Your objective:
Only the last stretch of the records is wanted: restate word for word the line with "(484, 228) = (316, 485): turquoise" and every line after it.

Items listed in a dataset:
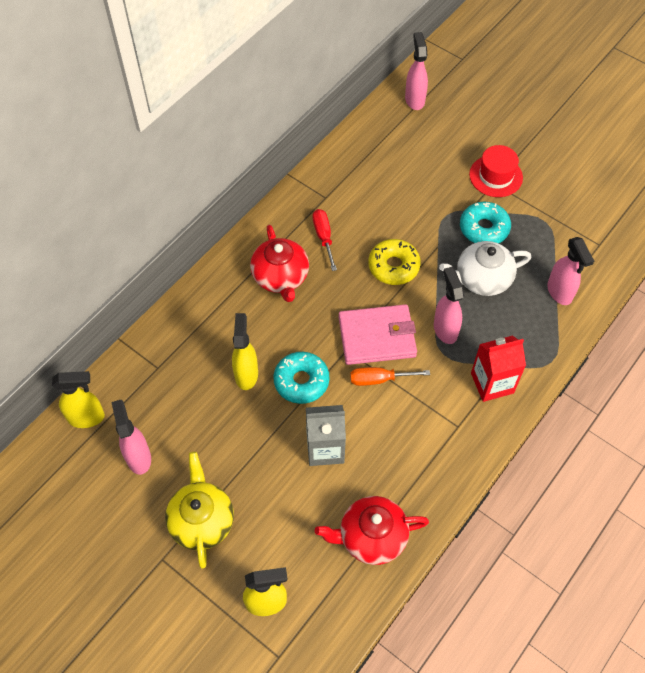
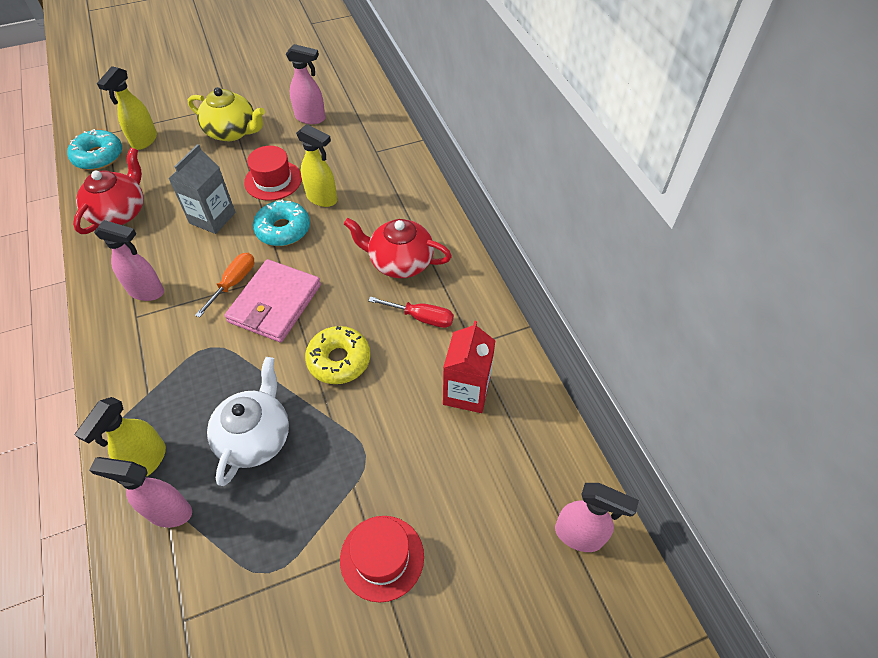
camera: 120 degrees right, 5 degrees down
(87, 417) = (367, 104): yellow spray bottle -> yellow spray bottle (147, 461)
(248, 431) = (273, 180): none -> red hat
(445, 329) = (232, 364): pink spray bottle -> pink spray bottle (147, 291)
(484, 228) = (316, 485): turquoise donut -> turquoise donut (98, 156)
(492, 383) = (143, 370): red carton -> red carton (466, 392)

Task solution:
(484, 228) = (316, 485): turquoise donut -> turquoise donut (98, 156)
(492, 383) = (143, 370): red carton -> red carton (466, 392)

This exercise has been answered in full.